Extracted records

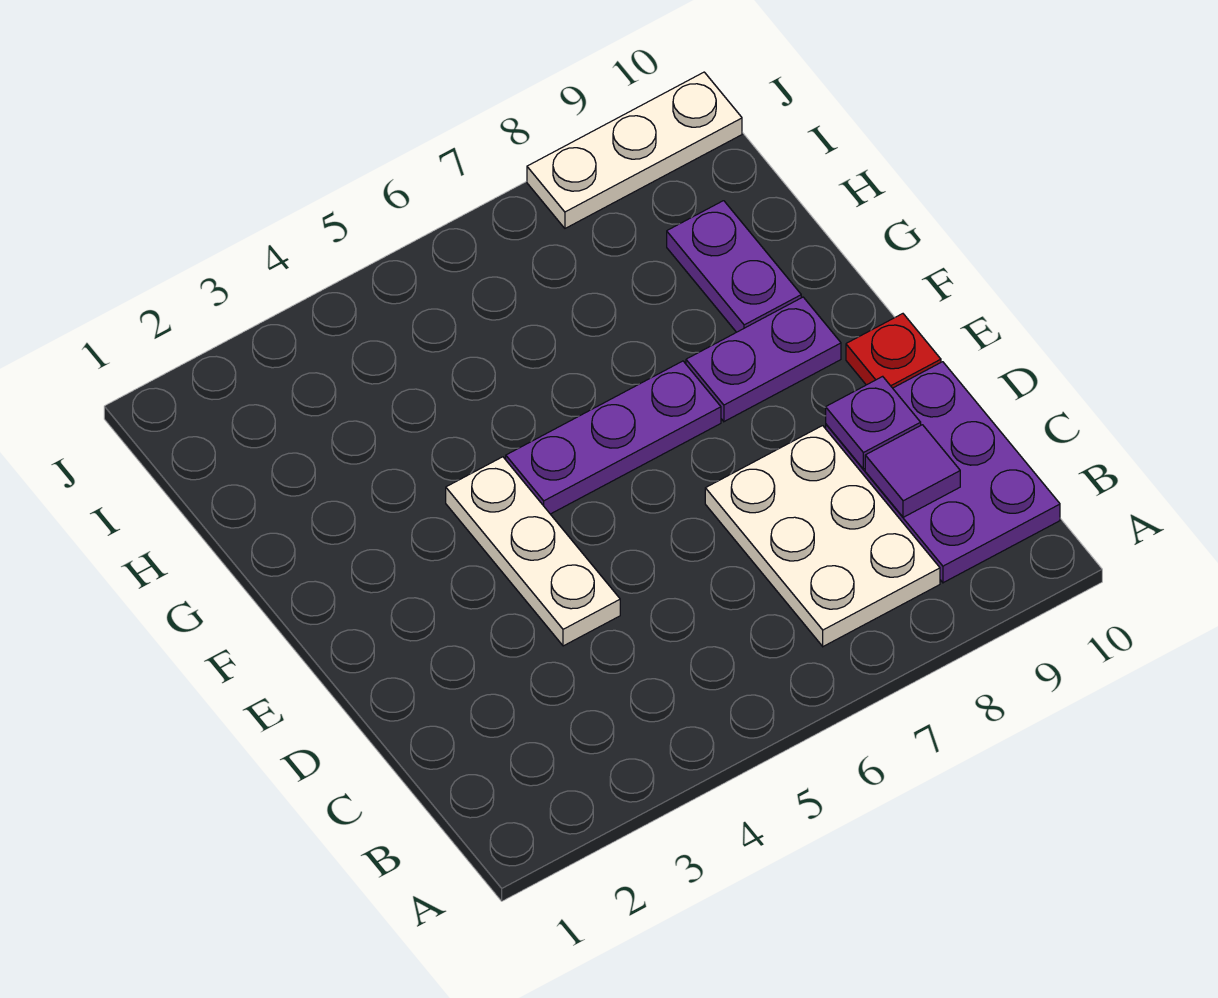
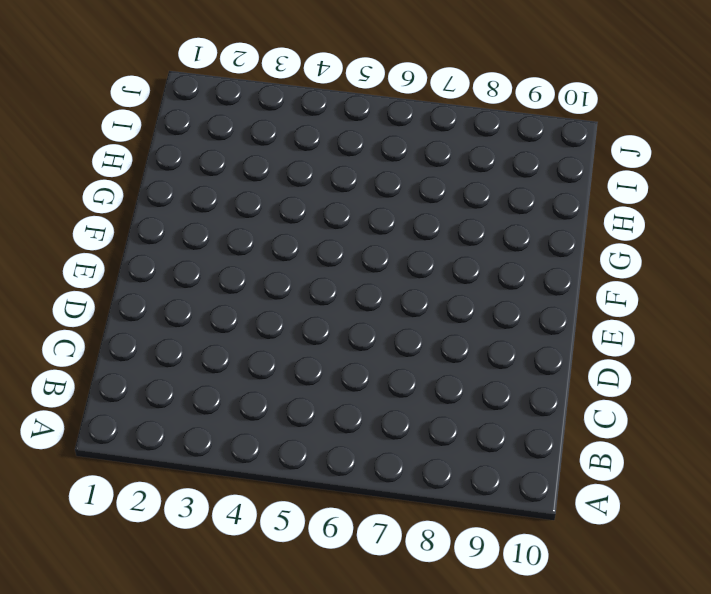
none -> white plate B7:D8 level 1
none -> purple plate B9:D10 level 1

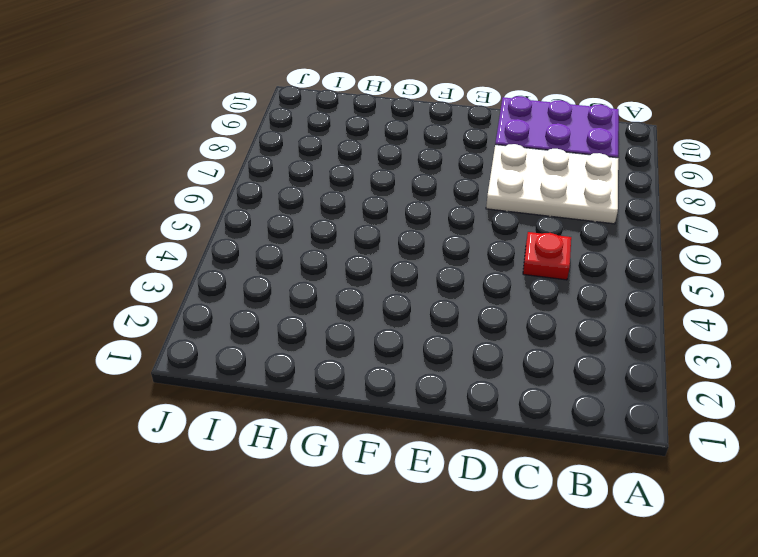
red plate C5 level 1 -> red plate E10 level 1
none -> white plate D4:F4 level 1
none -> purple plate F5:F7 level 1

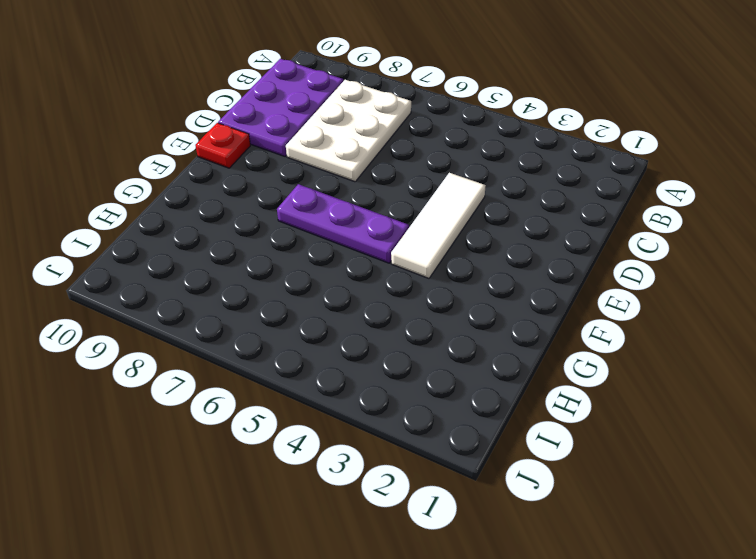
white tile D4:F4 level 1 -> white plate D4:F4 level 1
none -> purple plate F8:F9 level 1
none -> purple plate G9:H9 level 1

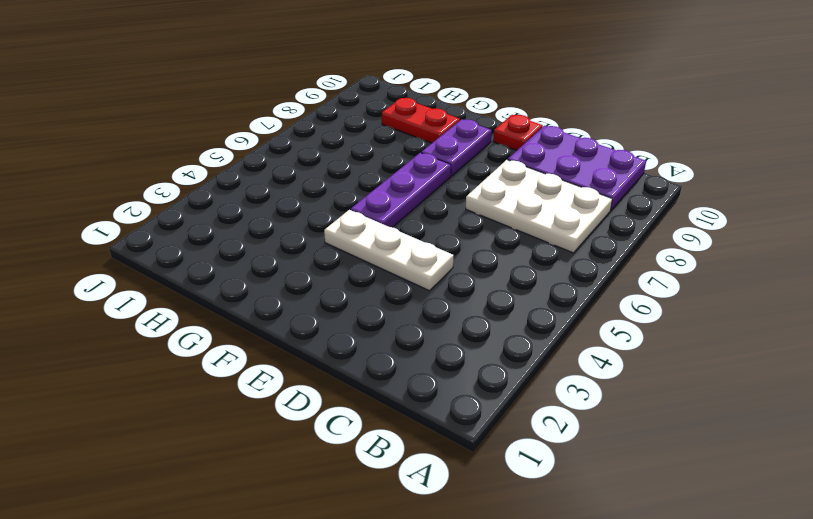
red plate G9:H9 level 1 -> purple plate G9:H9 level 1
none -> white plate J8:J10 level 1
none -> purple tile C9 level 2

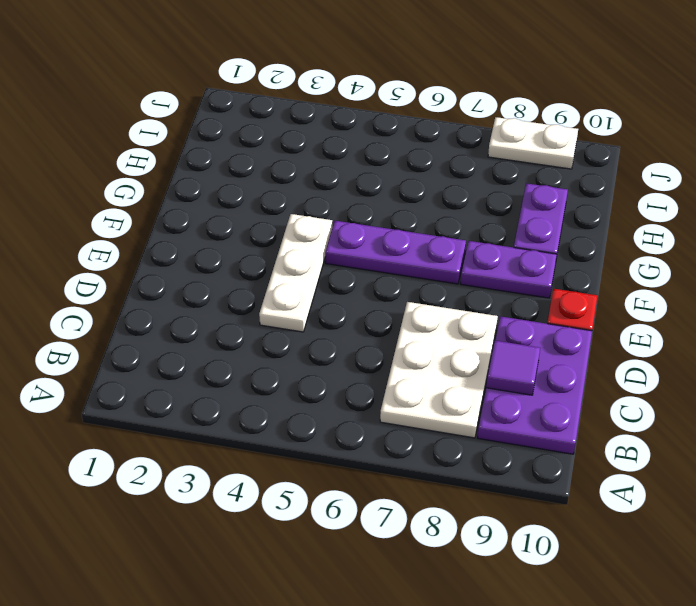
white plate J8:J9 level 1 -> white plate J8:J10 level 1
none -> purple plate D9 level 2

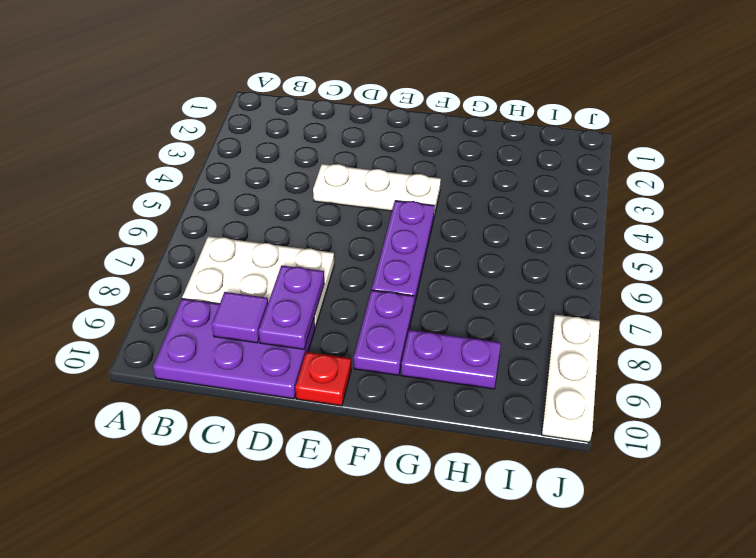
purple plate D8:D9 level 2 -> purple plate D9 level 2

EXERCISE OBJECTIVE
Set down every entry exactly; omit the pictures.

WRITTEN SOLUTION
none -> white plate B7:D8 level 1
none -> purple plate B9:D10 level 1

red plate C5 level 1 -> red plate E10 level 1
none -> white plate D4:F4 level 1
none -> purple plate F5:F7 level 1

white tile D4:F4 level 1 -> white plate D4:F4 level 1
none -> purple plate F8:F9 level 1
none -> purple plate G9:H9 level 1

red plate G9:H9 level 1 -> purple plate G9:H9 level 1
none -> white plate J8:J10 level 1
none -> purple tile C9 level 2

white plate J8:J9 level 1 -> white plate J8:J10 level 1
none -> purple plate D9 level 2

purple plate D8:D9 level 2 -> purple plate D9 level 2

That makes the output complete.